| Raw data |
-*-
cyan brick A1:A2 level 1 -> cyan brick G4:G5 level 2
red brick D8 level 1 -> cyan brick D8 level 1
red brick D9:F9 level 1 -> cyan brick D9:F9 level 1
-*-
Type the whole listing again, unaltered.

| Answer area |
cyan brick A1:A2 level 1 -> cyan brick G4:G5 level 2
red brick D8 level 1 -> cyan brick D8 level 1
red brick D9:F9 level 1 -> cyan brick D9:F9 level 1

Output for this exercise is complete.